Source data
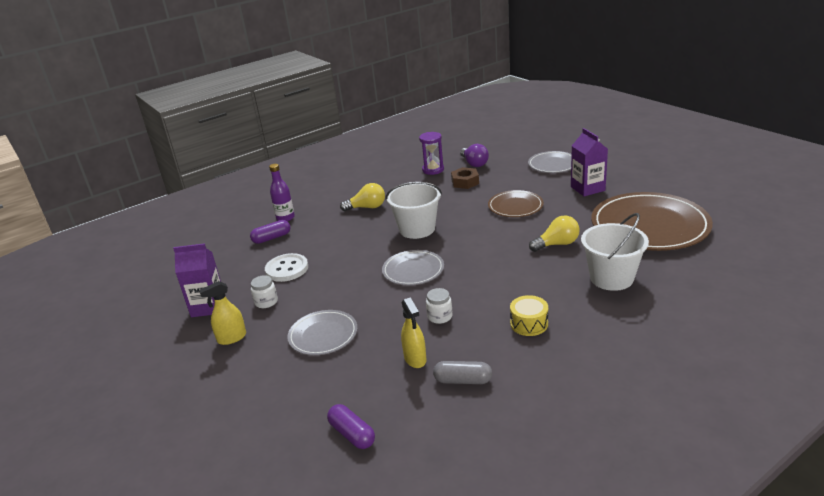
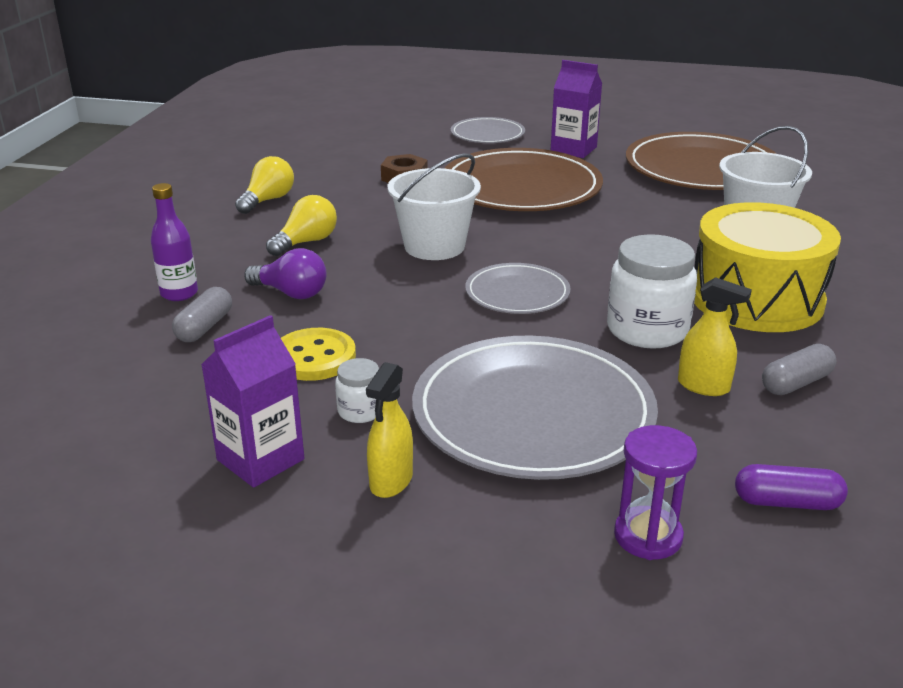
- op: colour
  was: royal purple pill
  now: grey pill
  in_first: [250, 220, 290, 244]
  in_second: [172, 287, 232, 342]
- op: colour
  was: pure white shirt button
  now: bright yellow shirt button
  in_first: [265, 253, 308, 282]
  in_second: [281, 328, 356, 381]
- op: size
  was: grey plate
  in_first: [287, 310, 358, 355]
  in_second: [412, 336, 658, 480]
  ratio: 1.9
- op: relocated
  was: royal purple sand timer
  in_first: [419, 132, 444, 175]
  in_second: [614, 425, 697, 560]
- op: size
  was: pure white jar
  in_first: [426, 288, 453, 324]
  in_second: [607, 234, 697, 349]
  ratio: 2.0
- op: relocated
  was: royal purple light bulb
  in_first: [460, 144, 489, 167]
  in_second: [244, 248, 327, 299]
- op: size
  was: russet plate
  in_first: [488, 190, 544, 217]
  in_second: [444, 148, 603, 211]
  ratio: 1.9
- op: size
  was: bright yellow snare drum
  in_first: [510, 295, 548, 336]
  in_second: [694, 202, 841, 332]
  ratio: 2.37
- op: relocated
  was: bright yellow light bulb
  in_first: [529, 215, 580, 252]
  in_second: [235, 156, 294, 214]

▸ **Problem details**: An exact copy of the entries, minus the pictures, is what to return.

▸ **The answer**:
- op: colour
  was: royal purple pill
  now: grey pill
  in_first: [250, 220, 290, 244]
  in_second: [172, 287, 232, 342]
- op: colour
  was: pure white shirt button
  now: bright yellow shirt button
  in_first: [265, 253, 308, 282]
  in_second: [281, 328, 356, 381]
- op: size
  was: grey plate
  in_first: [287, 310, 358, 355]
  in_second: [412, 336, 658, 480]
  ratio: 1.9
- op: relocated
  was: royal purple sand timer
  in_first: [419, 132, 444, 175]
  in_second: [614, 425, 697, 560]
- op: size
  was: pure white jar
  in_first: [426, 288, 453, 324]
  in_second: [607, 234, 697, 349]
  ratio: 2.0
- op: relocated
  was: royal purple light bulb
  in_first: [460, 144, 489, 167]
  in_second: [244, 248, 327, 299]
- op: size
  was: russet plate
  in_first: [488, 190, 544, 217]
  in_second: [444, 148, 603, 211]
  ratio: 1.9
- op: size
  was: bright yellow snare drum
  in_first: [510, 295, 548, 336]
  in_second: [694, 202, 841, 332]
  ratio: 2.37
- op: relocated
  was: bright yellow light bulb
  in_first: [529, 215, 580, 252]
  in_second: [235, 156, 294, 214]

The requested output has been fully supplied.